SUPPLIED MATERIAL
◆ ◆ ◆ ◆

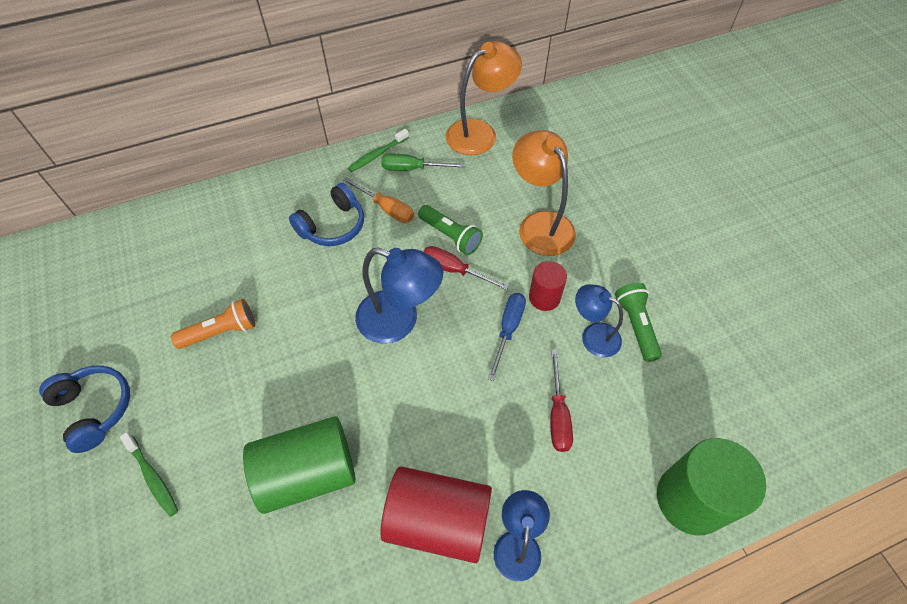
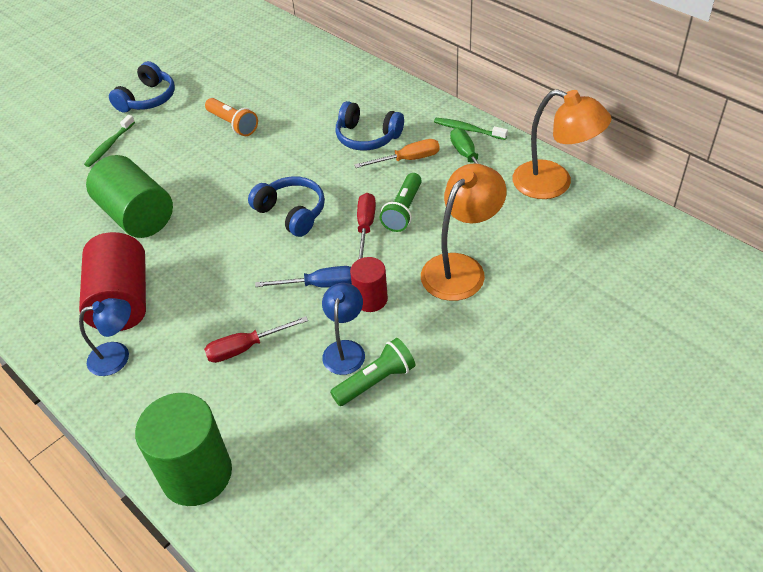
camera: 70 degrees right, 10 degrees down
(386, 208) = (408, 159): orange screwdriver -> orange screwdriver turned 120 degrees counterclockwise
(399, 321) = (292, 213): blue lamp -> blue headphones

◆ ◆ ◆ ◆

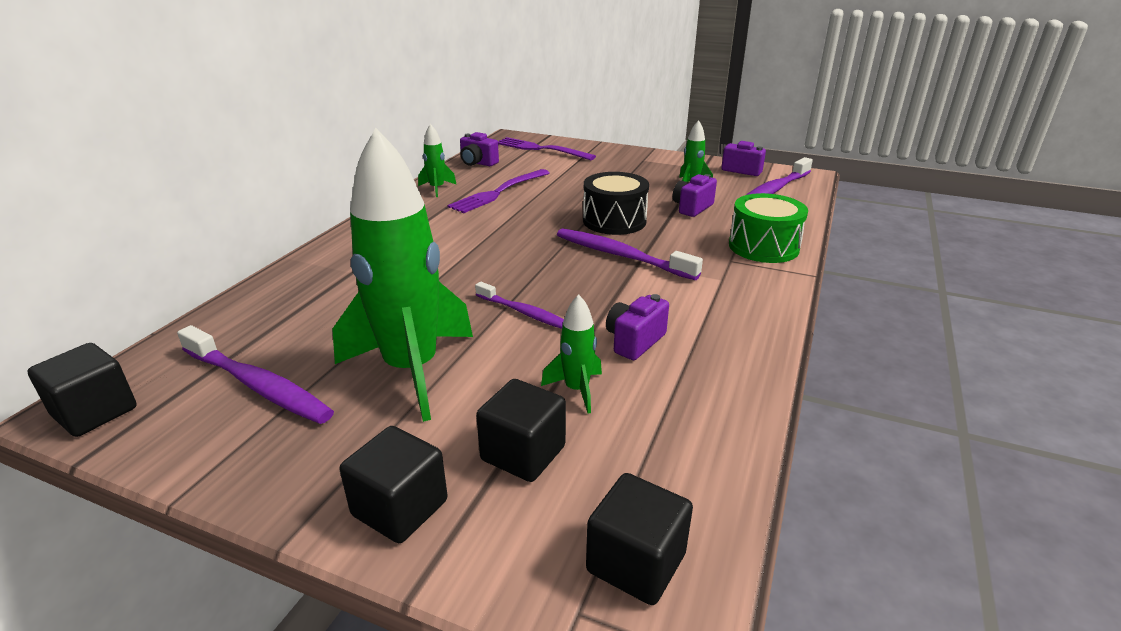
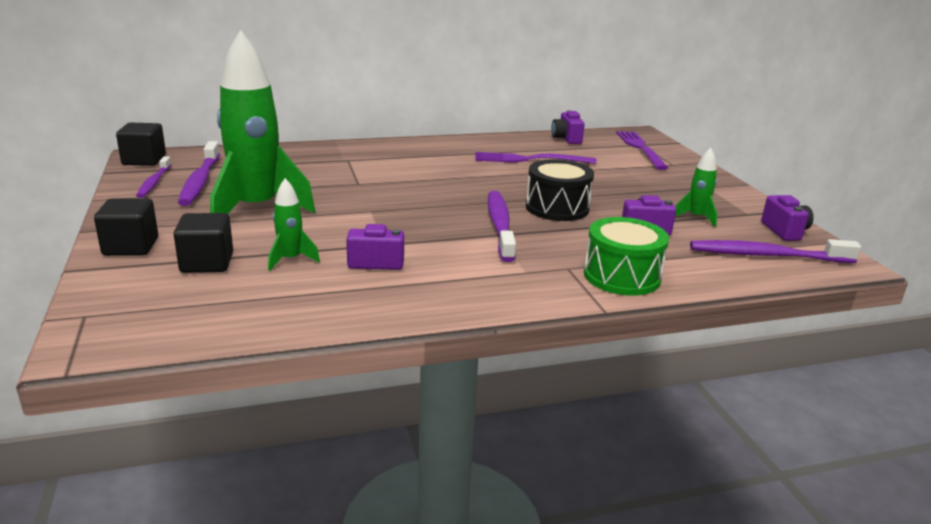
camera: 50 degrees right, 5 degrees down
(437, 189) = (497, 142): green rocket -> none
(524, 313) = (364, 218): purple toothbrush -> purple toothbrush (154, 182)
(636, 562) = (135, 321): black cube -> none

◆ ◆ ◆ ◆

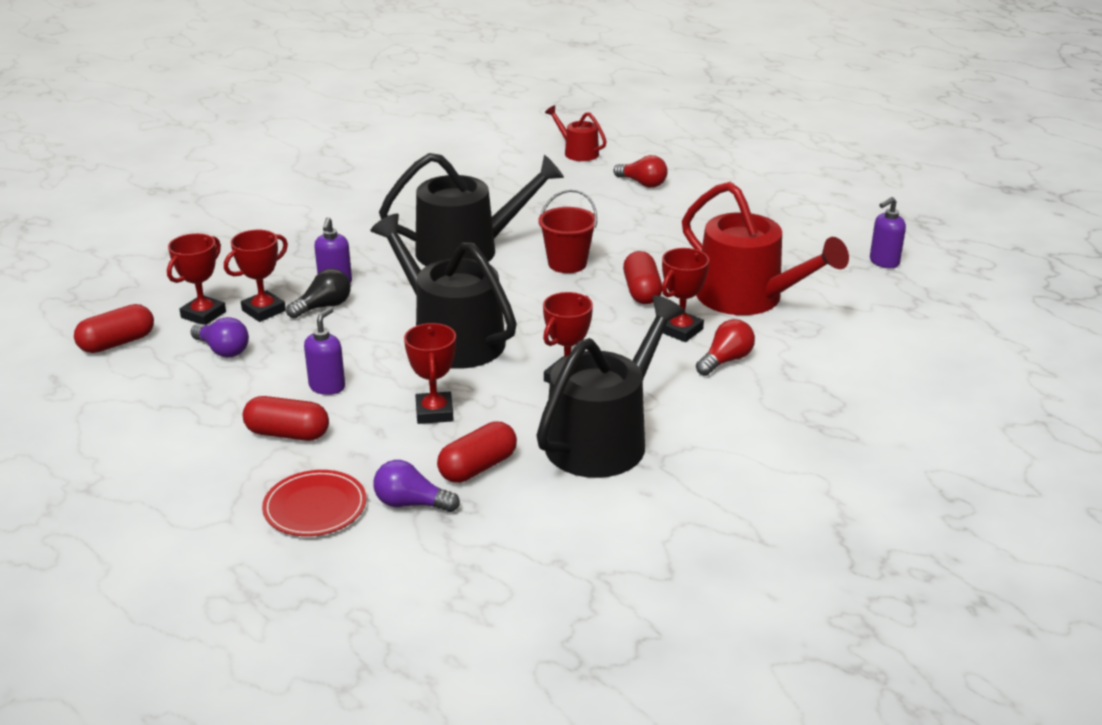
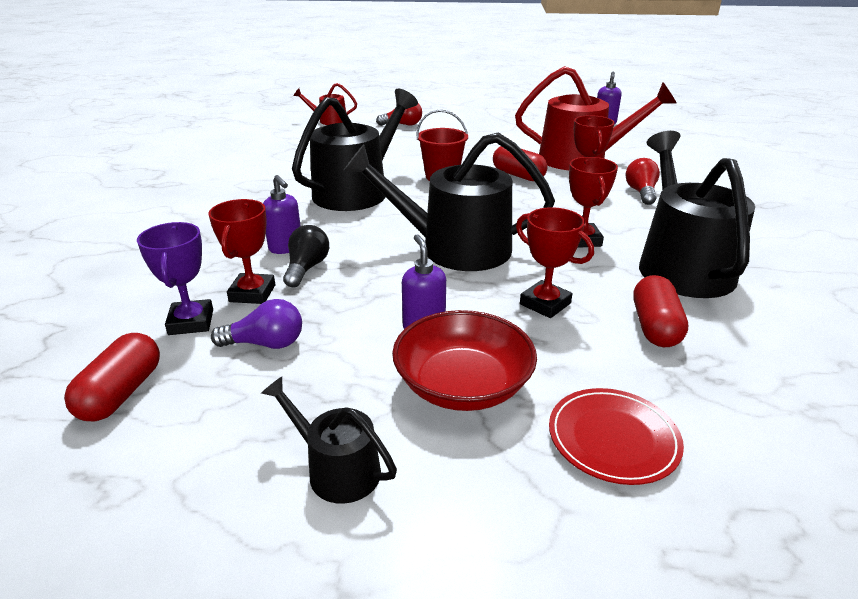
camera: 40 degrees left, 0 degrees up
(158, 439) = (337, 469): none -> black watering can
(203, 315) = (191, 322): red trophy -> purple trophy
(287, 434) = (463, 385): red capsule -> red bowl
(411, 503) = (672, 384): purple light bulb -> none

◆ ◆ ◆ ◆

WORK TO BE COMPLETED
Go through the listing above and write out exactly the lines starting with the one holding "(287, 434) = (463, 385): red" and running through the one holding "(411, 503) = (672, 384): purple", ends included, and no others.

ANSWER TO THIS EXERCISE
(287, 434) = (463, 385): red capsule -> red bowl
(411, 503) = (672, 384): purple light bulb -> none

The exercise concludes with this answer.